Problem statement.
Please reproduce, exactly and with nothing added, the line containing "(241, 351) = (417, 465): none -> brown ruler" and every line after it to the end of the records.

Image sets with object changes
════
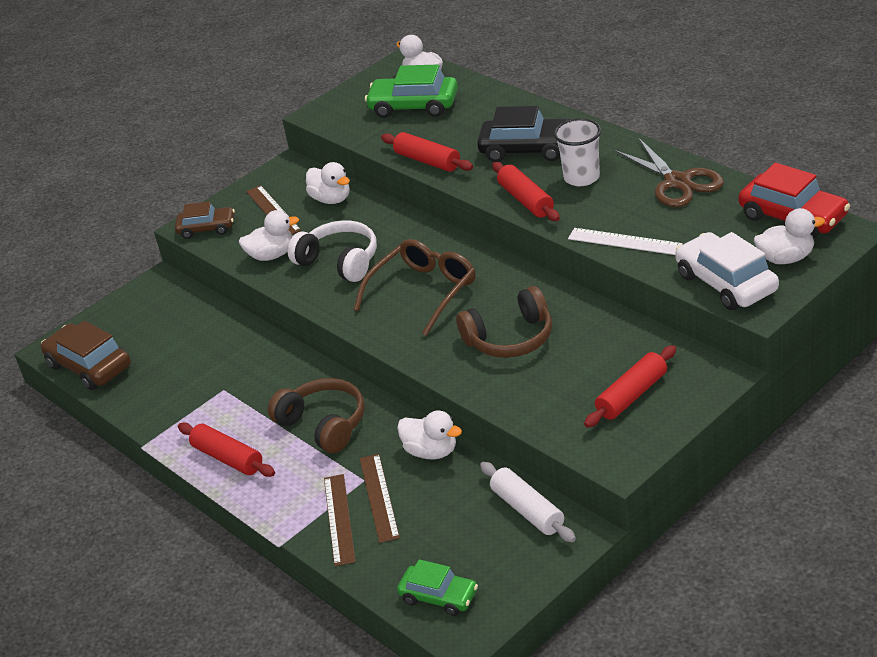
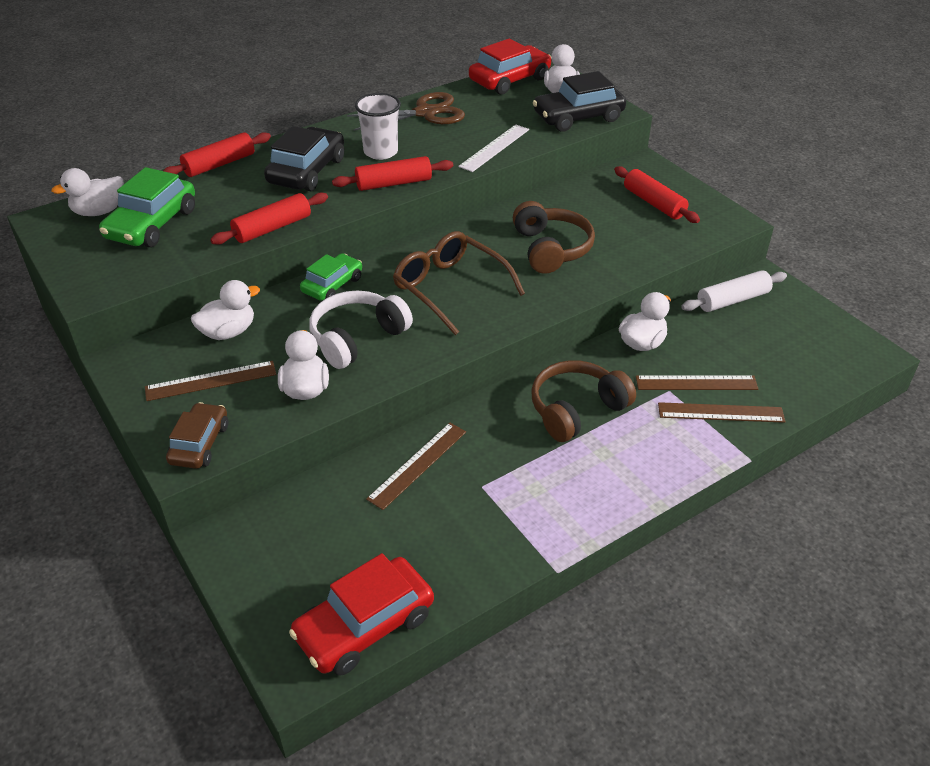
camera: 85 degrees left, 5 degrees up
(89, 366) = (364, 626): brown car -> red car
(228, 458) = (604, 490): red rolling pin -> red rolling pin (219, 164)
(241, 351) = (417, 465): none -> brown ruler
(439, 596) = (829, 362): green car -> green car (332, 285)
(726, 283) = (578, 117): white car -> black car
════
Solution below.
(241, 351) = (417, 465): none -> brown ruler
(439, 596) = (829, 362): green car -> green car (332, 285)
(726, 283) = (578, 117): white car -> black car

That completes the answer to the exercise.